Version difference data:

*** Begin section ***

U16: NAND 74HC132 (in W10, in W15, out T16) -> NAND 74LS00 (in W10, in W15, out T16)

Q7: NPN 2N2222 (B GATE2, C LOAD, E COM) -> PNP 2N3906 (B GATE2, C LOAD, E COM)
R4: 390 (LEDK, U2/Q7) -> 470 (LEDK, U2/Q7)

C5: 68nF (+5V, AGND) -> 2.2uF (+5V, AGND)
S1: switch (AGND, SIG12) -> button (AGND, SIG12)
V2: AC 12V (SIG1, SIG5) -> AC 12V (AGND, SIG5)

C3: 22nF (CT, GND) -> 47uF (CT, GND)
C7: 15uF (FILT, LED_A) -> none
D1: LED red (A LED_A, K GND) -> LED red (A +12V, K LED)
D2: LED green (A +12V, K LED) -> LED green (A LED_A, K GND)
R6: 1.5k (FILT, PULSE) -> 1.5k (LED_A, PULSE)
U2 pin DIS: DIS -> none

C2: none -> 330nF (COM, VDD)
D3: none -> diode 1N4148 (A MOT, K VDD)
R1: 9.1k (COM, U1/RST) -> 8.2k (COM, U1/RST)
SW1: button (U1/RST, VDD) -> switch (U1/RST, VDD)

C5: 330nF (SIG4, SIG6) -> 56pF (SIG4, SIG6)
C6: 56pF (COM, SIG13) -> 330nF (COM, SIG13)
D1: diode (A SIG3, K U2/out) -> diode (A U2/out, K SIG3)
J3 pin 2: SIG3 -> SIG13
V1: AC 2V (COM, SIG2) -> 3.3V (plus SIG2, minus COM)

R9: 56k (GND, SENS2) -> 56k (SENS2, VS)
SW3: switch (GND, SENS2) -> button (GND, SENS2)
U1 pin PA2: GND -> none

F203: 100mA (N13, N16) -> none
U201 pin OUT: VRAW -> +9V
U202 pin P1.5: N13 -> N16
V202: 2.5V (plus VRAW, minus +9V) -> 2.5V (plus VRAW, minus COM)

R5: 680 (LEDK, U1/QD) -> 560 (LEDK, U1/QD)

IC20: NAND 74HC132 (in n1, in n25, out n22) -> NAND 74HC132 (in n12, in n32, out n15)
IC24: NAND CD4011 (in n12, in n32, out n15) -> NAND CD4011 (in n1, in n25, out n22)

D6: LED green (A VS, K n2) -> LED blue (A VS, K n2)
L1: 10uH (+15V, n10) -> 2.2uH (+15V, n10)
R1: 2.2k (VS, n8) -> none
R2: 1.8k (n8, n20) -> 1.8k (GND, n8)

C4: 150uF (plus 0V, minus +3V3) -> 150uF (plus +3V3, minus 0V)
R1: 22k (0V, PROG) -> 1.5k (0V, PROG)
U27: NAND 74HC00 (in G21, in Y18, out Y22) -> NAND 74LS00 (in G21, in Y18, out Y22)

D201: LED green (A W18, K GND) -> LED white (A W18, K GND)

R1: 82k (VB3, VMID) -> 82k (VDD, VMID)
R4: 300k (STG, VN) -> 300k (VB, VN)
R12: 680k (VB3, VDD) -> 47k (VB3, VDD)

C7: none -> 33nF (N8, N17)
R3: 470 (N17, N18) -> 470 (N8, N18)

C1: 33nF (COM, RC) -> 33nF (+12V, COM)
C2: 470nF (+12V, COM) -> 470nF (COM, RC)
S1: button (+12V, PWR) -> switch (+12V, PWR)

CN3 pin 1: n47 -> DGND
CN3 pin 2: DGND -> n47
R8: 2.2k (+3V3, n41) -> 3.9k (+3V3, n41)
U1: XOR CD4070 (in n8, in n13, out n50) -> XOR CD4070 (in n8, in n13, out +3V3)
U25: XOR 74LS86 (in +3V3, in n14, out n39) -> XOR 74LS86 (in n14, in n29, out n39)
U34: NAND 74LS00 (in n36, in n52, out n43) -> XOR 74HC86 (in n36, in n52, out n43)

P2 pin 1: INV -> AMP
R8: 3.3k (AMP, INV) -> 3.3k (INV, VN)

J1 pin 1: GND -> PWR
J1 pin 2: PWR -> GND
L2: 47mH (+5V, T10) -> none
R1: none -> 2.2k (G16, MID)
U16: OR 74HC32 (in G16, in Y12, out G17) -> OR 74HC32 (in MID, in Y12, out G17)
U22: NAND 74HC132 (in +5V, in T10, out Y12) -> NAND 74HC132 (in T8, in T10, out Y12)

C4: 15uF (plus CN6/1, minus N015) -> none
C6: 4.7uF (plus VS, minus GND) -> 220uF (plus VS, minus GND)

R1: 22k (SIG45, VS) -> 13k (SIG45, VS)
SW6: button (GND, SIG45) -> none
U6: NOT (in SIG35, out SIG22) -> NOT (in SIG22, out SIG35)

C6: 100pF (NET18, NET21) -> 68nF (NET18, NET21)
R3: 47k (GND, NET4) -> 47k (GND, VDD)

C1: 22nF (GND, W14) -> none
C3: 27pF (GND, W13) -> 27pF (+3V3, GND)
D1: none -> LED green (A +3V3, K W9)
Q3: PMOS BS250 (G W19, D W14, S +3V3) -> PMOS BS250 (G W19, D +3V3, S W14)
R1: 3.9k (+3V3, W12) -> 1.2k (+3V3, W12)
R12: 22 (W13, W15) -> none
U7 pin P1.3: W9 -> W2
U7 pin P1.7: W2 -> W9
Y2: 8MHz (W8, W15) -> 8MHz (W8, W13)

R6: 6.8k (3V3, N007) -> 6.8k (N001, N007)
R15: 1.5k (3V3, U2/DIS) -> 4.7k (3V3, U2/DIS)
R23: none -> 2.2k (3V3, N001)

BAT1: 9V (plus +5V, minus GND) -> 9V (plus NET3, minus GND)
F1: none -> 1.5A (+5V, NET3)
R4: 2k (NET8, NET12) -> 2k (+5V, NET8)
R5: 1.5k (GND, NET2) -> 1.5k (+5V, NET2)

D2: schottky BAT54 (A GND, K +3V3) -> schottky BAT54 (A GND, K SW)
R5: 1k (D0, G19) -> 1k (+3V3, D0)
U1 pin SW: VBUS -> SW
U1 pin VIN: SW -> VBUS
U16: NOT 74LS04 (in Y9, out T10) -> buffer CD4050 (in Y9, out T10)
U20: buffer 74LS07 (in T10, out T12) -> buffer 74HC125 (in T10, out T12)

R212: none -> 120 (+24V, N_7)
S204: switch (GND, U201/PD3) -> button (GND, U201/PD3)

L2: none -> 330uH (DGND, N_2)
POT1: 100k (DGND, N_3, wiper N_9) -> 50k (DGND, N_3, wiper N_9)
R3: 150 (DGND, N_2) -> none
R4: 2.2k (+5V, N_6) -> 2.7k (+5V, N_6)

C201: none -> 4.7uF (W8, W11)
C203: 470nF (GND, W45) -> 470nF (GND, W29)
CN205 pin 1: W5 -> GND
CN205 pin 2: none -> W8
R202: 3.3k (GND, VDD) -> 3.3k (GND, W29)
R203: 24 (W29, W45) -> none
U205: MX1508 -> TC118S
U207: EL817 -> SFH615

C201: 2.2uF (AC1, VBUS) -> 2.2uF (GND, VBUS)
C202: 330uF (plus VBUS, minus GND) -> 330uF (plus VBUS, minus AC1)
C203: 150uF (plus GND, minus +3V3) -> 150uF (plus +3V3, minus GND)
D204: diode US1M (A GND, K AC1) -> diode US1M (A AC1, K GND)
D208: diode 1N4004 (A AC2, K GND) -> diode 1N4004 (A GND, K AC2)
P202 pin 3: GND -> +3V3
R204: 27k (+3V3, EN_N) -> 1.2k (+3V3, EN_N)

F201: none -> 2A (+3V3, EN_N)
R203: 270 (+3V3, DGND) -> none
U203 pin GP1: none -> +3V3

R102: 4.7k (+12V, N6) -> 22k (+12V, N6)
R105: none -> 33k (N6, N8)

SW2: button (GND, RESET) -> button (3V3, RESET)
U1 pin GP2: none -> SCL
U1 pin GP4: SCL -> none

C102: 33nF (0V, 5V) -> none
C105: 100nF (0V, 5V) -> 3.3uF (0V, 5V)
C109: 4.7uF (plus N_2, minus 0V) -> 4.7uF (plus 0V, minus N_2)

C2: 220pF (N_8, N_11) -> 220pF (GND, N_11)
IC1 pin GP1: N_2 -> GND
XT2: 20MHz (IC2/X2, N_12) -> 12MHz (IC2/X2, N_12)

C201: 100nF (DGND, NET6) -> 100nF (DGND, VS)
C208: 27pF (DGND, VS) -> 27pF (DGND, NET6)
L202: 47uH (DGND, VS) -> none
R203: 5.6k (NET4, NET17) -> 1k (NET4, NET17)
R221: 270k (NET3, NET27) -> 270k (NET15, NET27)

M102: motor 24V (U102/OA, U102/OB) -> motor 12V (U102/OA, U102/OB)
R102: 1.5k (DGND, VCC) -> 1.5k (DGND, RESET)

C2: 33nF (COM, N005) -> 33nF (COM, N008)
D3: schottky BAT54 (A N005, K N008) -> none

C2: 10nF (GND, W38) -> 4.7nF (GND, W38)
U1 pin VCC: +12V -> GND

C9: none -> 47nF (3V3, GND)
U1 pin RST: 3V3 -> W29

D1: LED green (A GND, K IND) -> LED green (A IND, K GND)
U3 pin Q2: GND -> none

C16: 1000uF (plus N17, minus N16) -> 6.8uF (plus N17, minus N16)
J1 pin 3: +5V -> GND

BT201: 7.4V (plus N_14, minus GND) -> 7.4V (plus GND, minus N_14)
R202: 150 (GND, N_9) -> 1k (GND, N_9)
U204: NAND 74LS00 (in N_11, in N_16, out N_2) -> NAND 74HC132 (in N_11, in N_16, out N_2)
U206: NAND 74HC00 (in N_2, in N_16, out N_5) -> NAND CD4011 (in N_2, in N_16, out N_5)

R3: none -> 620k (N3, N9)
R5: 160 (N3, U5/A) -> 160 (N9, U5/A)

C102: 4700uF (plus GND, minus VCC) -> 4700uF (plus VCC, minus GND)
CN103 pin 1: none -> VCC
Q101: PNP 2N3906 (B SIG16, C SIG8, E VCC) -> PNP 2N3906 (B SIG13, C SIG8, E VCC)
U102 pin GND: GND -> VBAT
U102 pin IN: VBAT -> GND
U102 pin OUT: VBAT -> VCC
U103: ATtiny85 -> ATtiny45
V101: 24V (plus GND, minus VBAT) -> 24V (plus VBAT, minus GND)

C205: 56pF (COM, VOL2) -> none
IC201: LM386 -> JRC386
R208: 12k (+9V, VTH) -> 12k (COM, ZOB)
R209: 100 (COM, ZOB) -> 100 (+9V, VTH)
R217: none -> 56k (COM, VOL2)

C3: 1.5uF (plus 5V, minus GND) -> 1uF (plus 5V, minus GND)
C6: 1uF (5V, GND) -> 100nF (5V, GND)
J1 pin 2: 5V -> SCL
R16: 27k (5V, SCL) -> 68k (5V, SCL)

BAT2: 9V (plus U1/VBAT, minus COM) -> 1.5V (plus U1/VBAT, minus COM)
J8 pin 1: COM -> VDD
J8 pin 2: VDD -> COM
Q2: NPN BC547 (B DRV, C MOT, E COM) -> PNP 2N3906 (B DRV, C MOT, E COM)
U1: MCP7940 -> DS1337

*** End section ***

EXERCISE:
Set down again, word for word, the stretch of records from the line with "R3: none -> 620k (N3, N9)" to the line with "J1 pin 2: 5V -> SCL", both of those lines included.

SOLUTION TO THE PROBLEM:
R3: none -> 620k (N3, N9)
R5: 160 (N3, U5/A) -> 160 (N9, U5/A)

C102: 4700uF (plus GND, minus VCC) -> 4700uF (plus VCC, minus GND)
CN103 pin 1: none -> VCC
Q101: PNP 2N3906 (B SIG16, C SIG8, E VCC) -> PNP 2N3906 (B SIG13, C SIG8, E VCC)
U102 pin GND: GND -> VBAT
U102 pin IN: VBAT -> GND
U102 pin OUT: VBAT -> VCC
U103: ATtiny85 -> ATtiny45
V101: 24V (plus GND, minus VBAT) -> 24V (plus VBAT, minus GND)

C205: 56pF (COM, VOL2) -> none
IC201: LM386 -> JRC386
R208: 12k (+9V, VTH) -> 12k (COM, ZOB)
R209: 100 (COM, ZOB) -> 100 (+9V, VTH)
R217: none -> 56k (COM, VOL2)

C3: 1.5uF (plus 5V, minus GND) -> 1uF (plus 5V, minus GND)
C6: 1uF (5V, GND) -> 100nF (5V, GND)
J1 pin 2: 5V -> SCL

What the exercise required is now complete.